[Your instructions] Leave the pictures out, and repeat exactly each line from the one that holds "black hexagon: (76, 72) -> (48, 41), moved" through the final line of the entries below.
+++
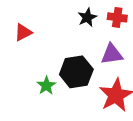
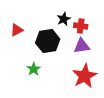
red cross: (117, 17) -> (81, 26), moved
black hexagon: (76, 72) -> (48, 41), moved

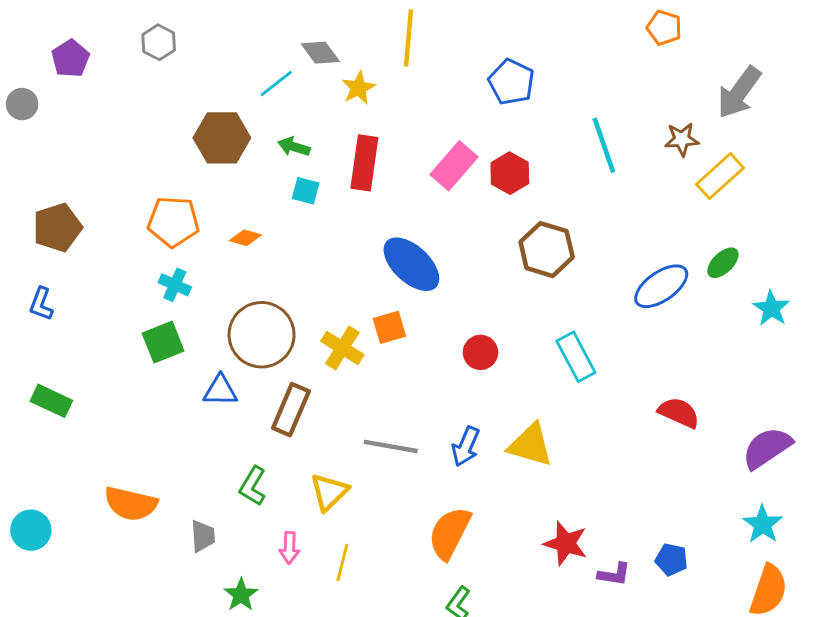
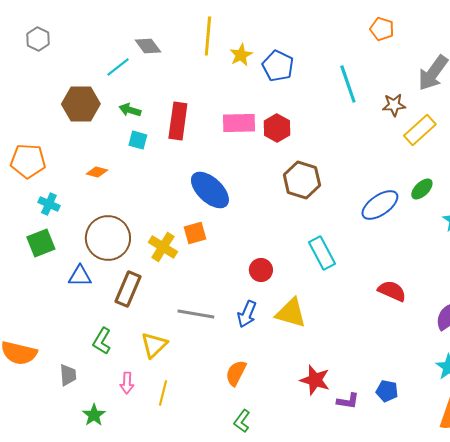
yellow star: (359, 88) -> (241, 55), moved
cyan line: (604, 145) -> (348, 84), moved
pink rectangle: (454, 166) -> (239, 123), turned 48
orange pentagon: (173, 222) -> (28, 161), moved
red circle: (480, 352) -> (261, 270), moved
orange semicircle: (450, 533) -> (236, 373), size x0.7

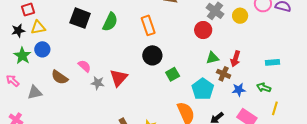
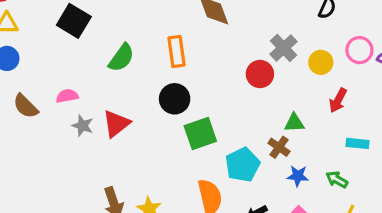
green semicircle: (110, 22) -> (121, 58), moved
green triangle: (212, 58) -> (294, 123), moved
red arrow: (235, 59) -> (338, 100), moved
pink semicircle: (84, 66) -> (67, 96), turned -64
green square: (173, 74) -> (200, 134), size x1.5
+++
[Answer to this problem]
black hexagon: (76, 72) -> (48, 41), moved

yellow star: (359, 88) -> (241, 55), moved
cyan line: (604, 145) -> (348, 84), moved
pink rectangle: (454, 166) -> (239, 123), turned 48
orange pentagon: (173, 222) -> (28, 161), moved
red circle: (480, 352) -> (261, 270), moved
orange semicircle: (450, 533) -> (236, 373), size x0.7

green semicircle: (110, 22) -> (121, 58), moved
green triangle: (212, 58) -> (294, 123), moved
red arrow: (235, 59) -> (338, 100), moved
pink semicircle: (84, 66) -> (67, 96), turned -64
green square: (173, 74) -> (200, 134), size x1.5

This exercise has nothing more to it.